Retype every line of the records word for word, leaving out the pictures.

» **Extracted records**
----
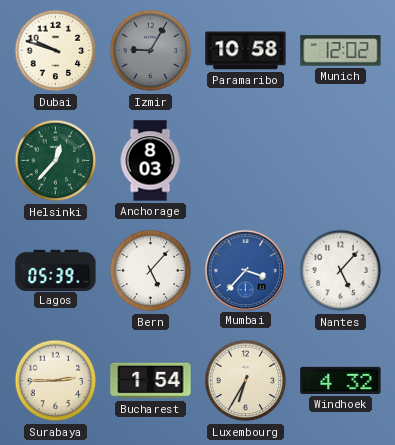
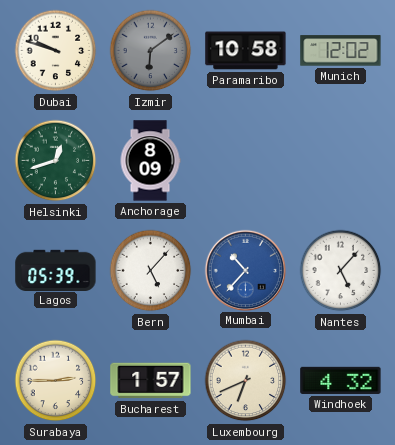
Izmir: 9:05 -> 6:09
Helsinki: 12:37 -> 12:42
Anchorage: 8:03 -> 8:09
Mumbai: 3:37 -> 10:37
Bucharest: 1:54 -> 1:57
Luxembourg: 6:35 -> 6:41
----
» **Exercise result**
Izmir: 9:05 -> 6:09
Helsinki: 12:37 -> 12:42
Anchorage: 8:03 -> 8:09
Mumbai: 3:37 -> 10:37
Bucharest: 1:54 -> 1:57
Luxembourg: 6:35 -> 6:41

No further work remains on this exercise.